Work task>
Your job is to return every line in the data holding the string "brick".
== Data supplied ==
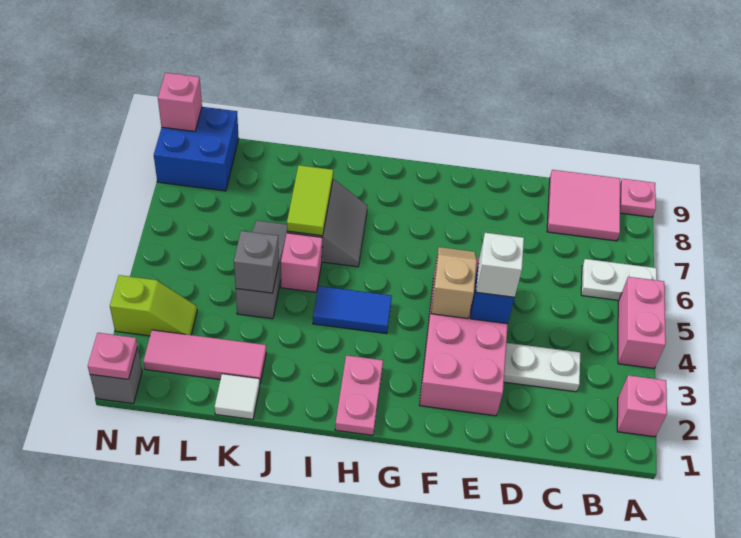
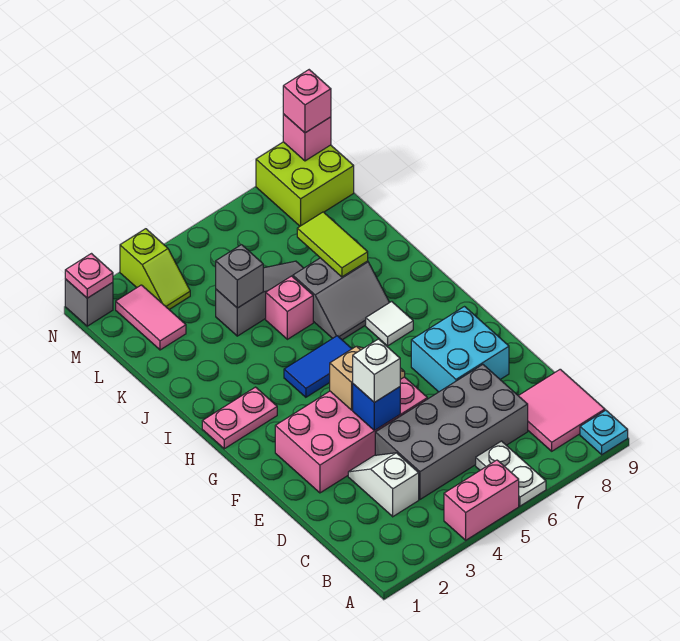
pink brick A2 level 1 -> pink brick N9 level 3
pink plate A9 level 1 -> cyan plate A9 level 1
white plate C3:D3 level 1 -> white slope C3:D3 level 1 top C
none -> grey brick C4:D7 level 1
none -> cyan brick E7:F8 level 1
blue tile H4:I4 level 1 -> blue tile H4:H5 level 1
lime tile J6:J7 level 2 -> lime tile J7:K7 level 2
white tile K1 level 1 -> white tile H7 level 1
pink tile K2:M2 level 1 -> pink tile L2:M2 level 1
blue brick M8:N9 level 1 -> lime brick M8:N9 level 1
===
Written answer>
pink brick A2 level 1 -> pink brick N9 level 3
none -> grey brick C4:D7 level 1
none -> cyan brick E7:F8 level 1
blue brick M8:N9 level 1 -> lime brick M8:N9 level 1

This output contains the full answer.